- **Work to be completed**
When the line containing "TP2: test point (N6) -> test point (N7)" is found in the data below, copy it and each line after it through the line containing "U2: MCP1700 -> AMS1117-5.0", exactly and with no others.

- **Data listing**

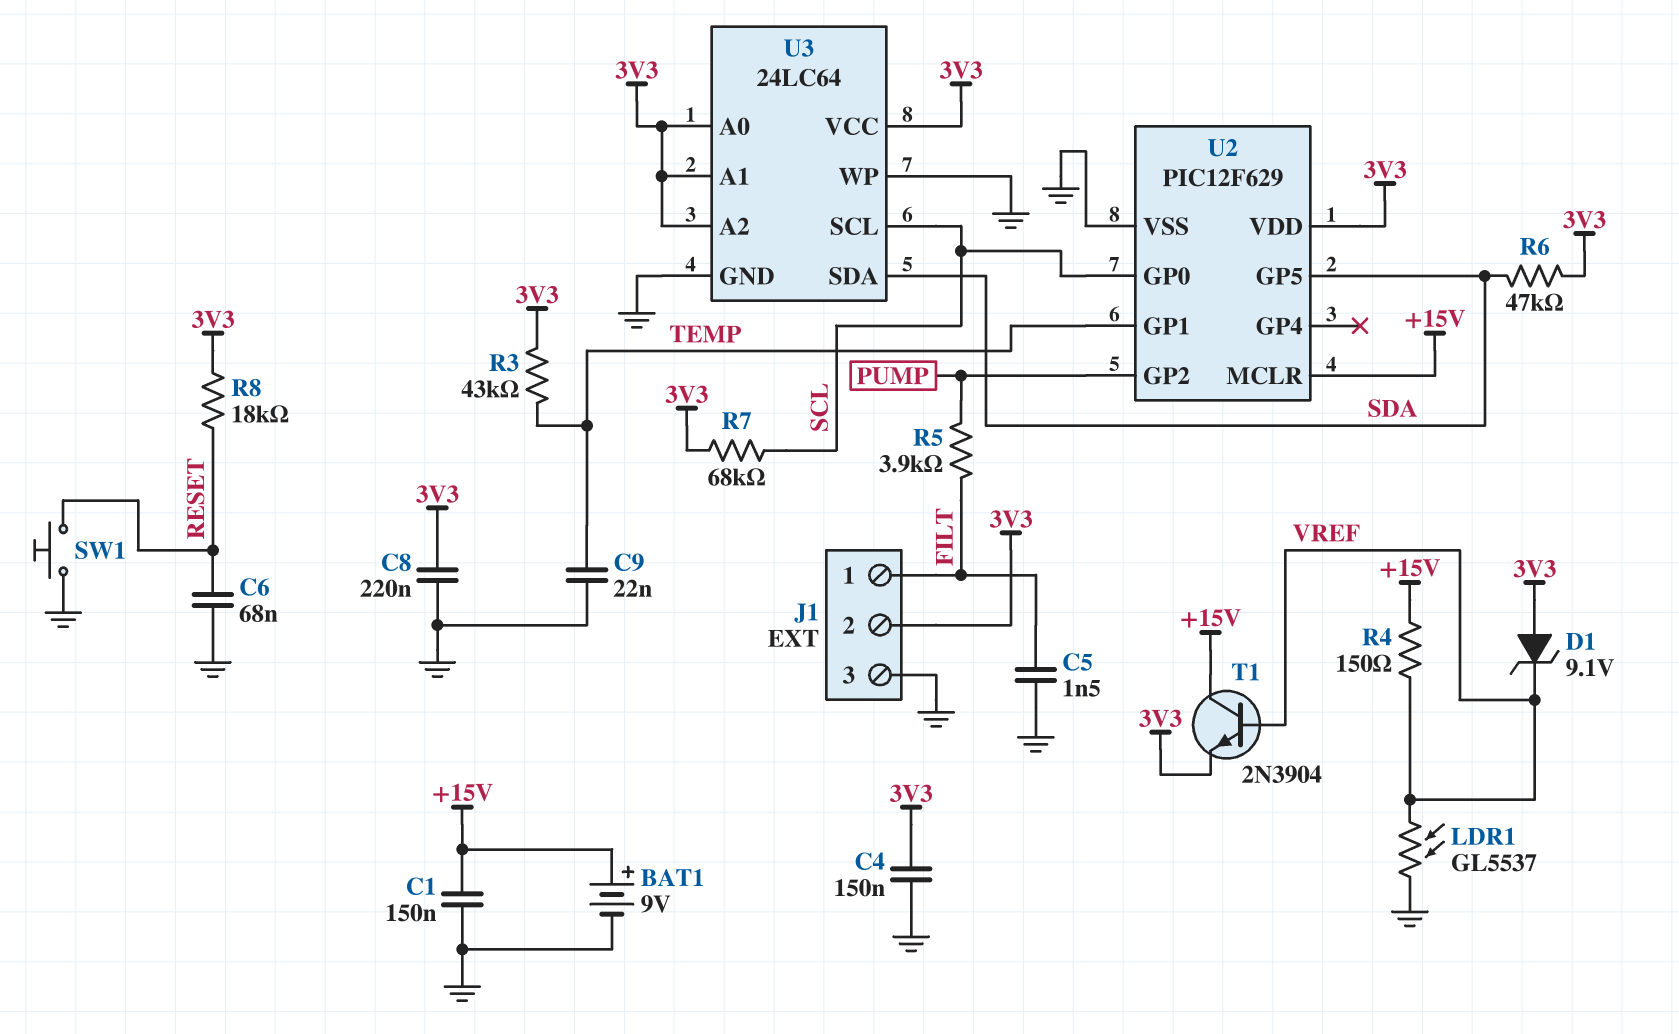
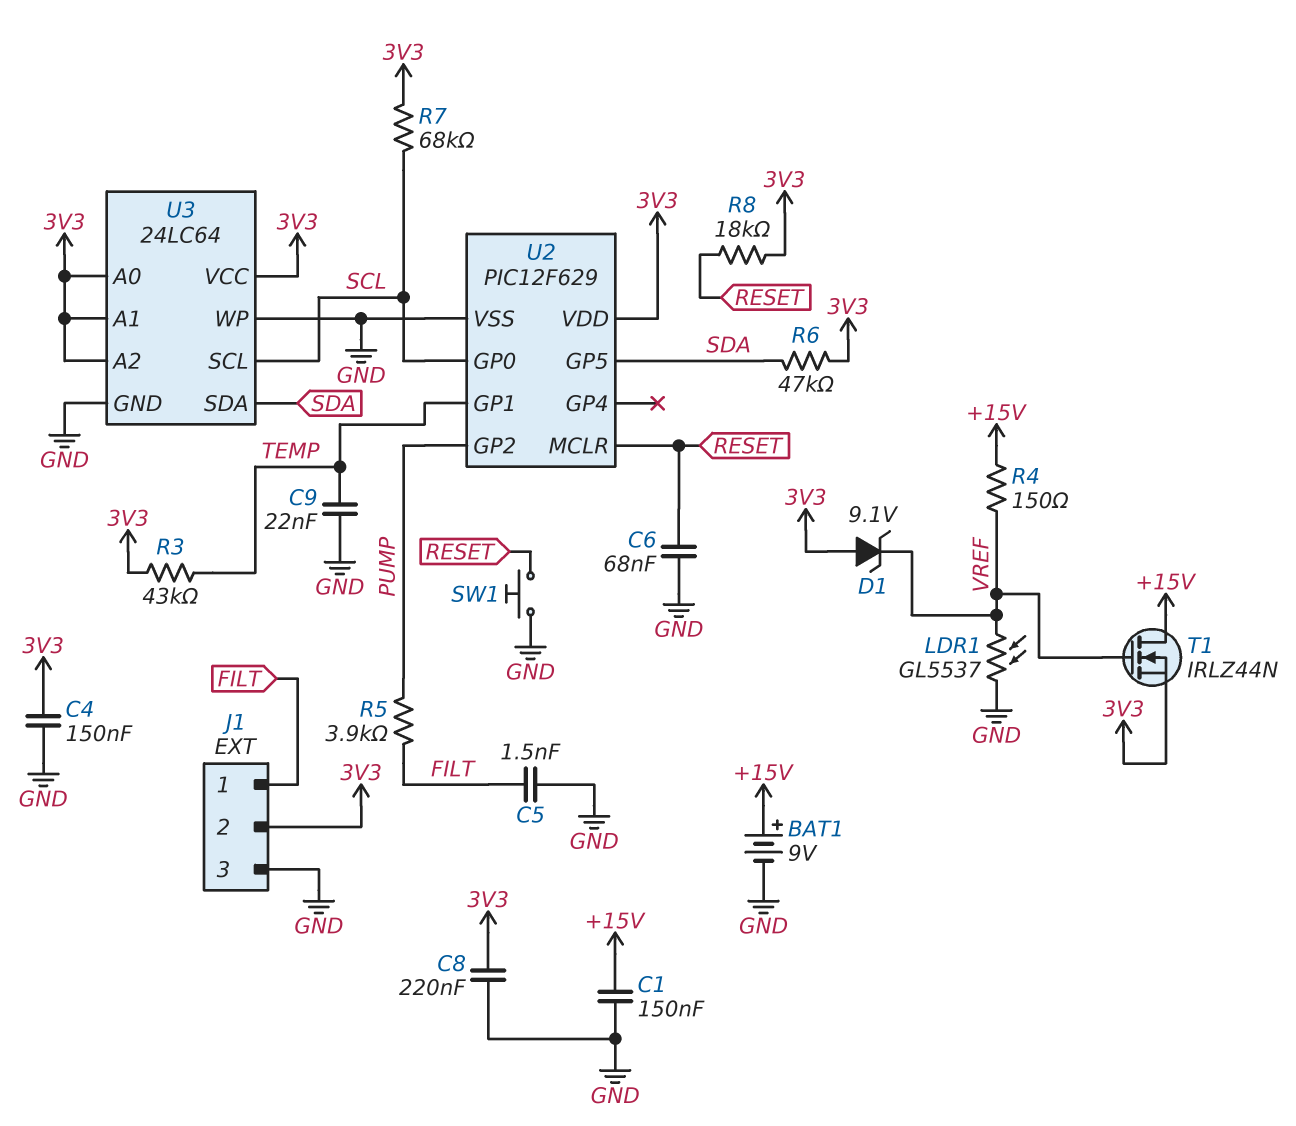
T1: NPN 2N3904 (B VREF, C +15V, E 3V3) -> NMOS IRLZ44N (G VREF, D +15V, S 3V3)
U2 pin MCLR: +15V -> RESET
---
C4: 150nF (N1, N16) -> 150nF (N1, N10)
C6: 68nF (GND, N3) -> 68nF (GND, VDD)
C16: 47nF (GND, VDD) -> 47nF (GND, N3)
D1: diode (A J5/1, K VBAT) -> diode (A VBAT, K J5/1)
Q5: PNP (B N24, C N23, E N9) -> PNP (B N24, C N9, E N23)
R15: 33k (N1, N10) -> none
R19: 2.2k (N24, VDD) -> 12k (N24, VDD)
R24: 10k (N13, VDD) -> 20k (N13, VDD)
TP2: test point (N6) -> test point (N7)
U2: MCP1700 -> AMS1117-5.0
==
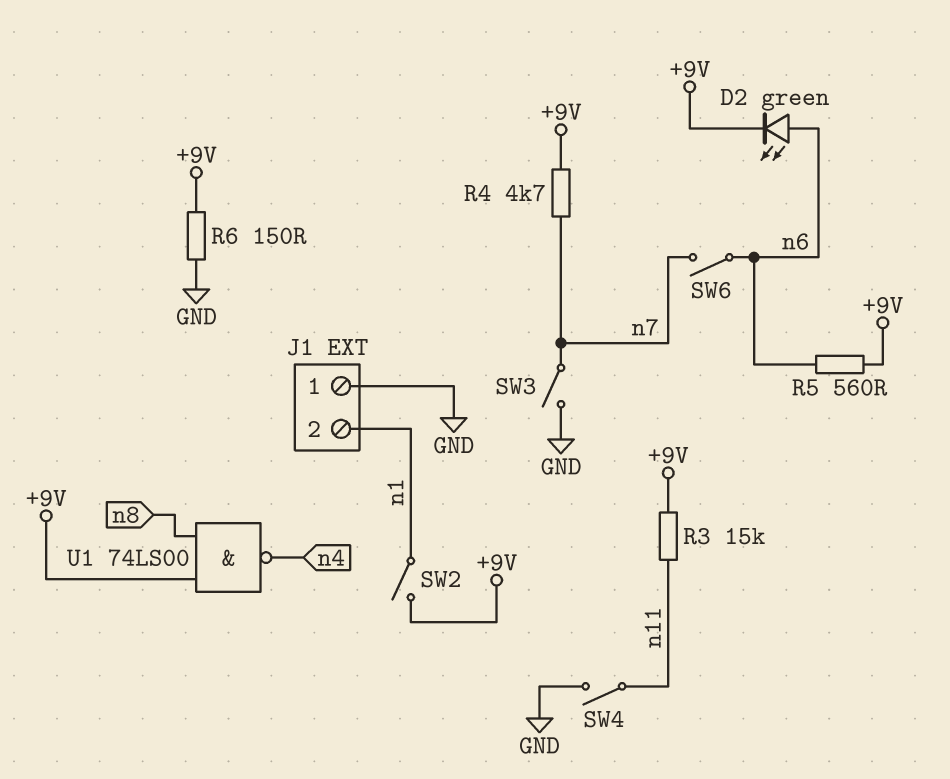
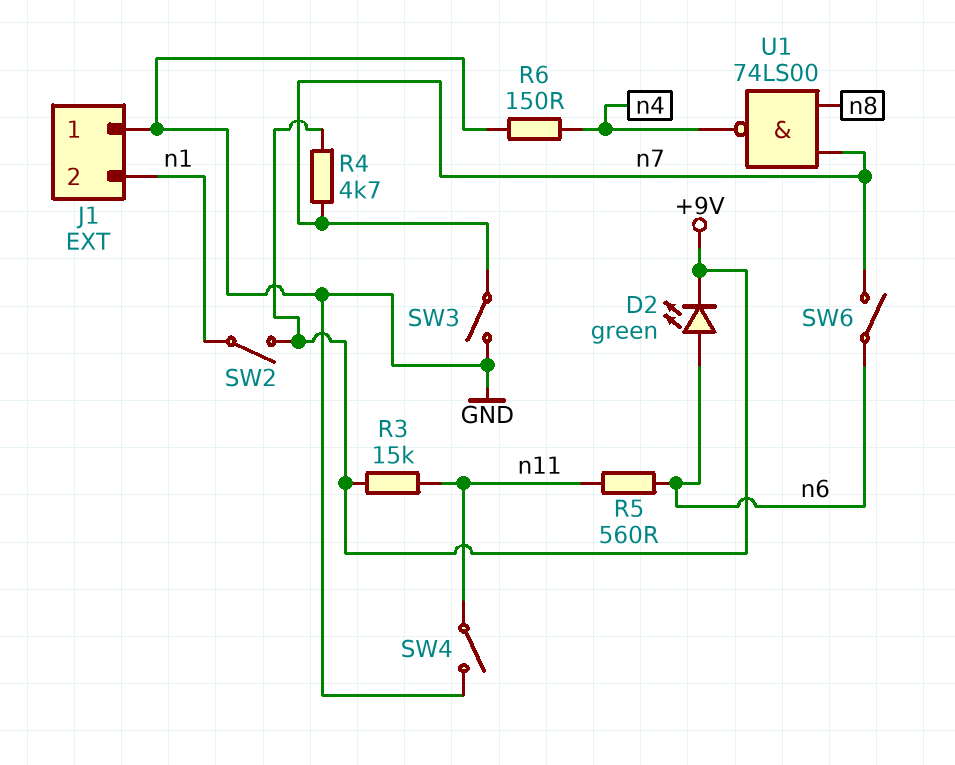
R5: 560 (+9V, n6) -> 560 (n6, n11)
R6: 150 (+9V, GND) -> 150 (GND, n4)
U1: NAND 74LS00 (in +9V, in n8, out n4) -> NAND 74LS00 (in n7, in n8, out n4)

- **Solution for this problem**
TP2: test point (N6) -> test point (N7)
U2: MCP1700 -> AMS1117-5.0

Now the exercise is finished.